### TASK TO CARRY OUT:
In your transcription, keep every record exact and leave out the pictures.

### RECORDS:
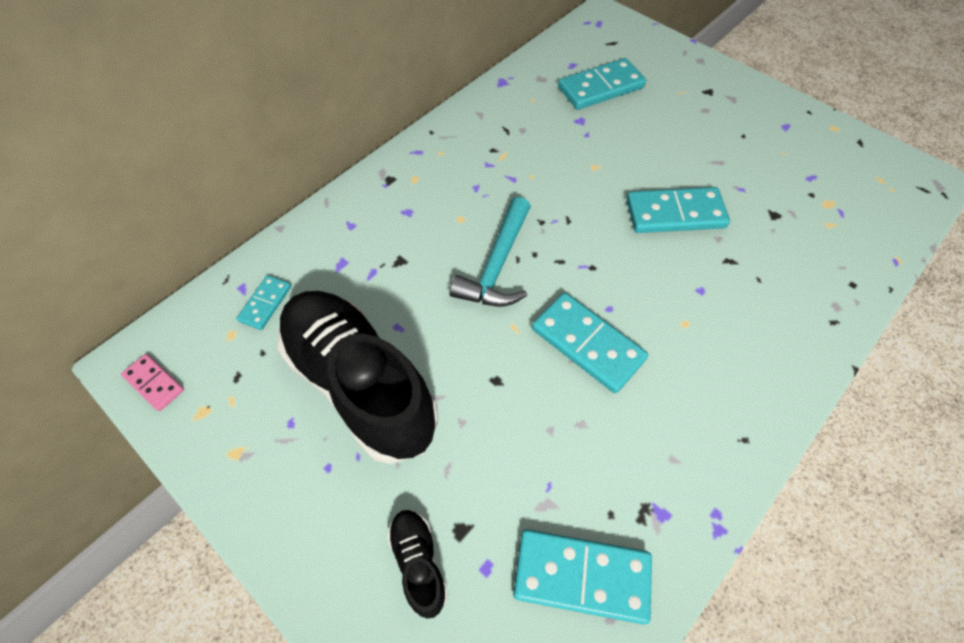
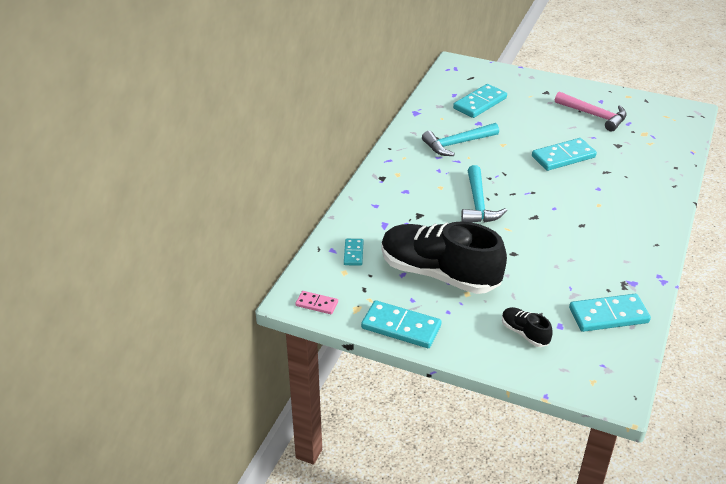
camera: 20 degrees left, 20 degrees down
(529, 148) = (457, 144): none -> turquoise hammer
(587, 344) = (552, 226): turquoise domino -> turquoise domino (401, 327)
(762, 149) = (594, 115): none -> pink hammer

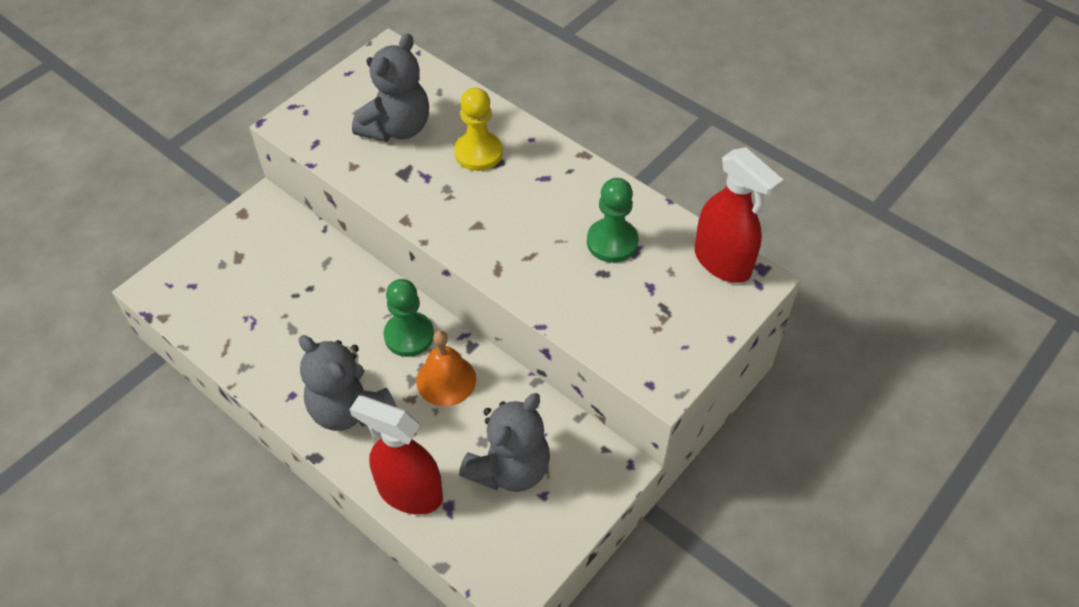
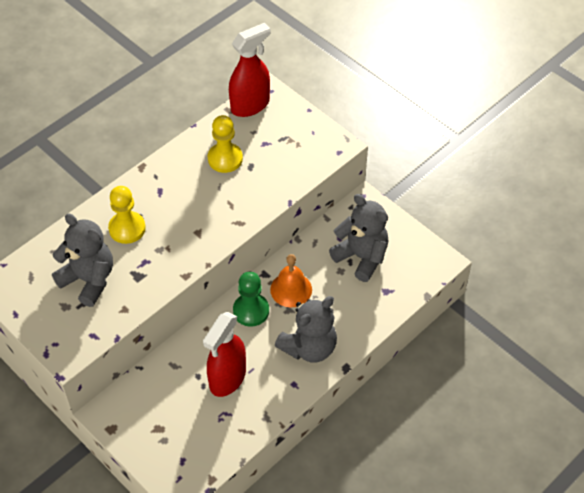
camera: 85 degrees left, 0 degrees up
(409, 492) = (375, 312): red spray bottle -> red spray bottle (227, 378)
(612, 242) = (225, 159): green pawn -> yellow pawn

### ANSWER:
camera: 20 degrees left, 20 degrees down
(529, 148) = (457, 144): none -> turquoise hammer
(587, 344) = (552, 226): turquoise domino -> turquoise domino (401, 327)
(762, 149) = (594, 115): none -> pink hammer

camera: 85 degrees left, 0 degrees up
(409, 492) = (375, 312): red spray bottle -> red spray bottle (227, 378)
(612, 242) = (225, 159): green pawn -> yellow pawn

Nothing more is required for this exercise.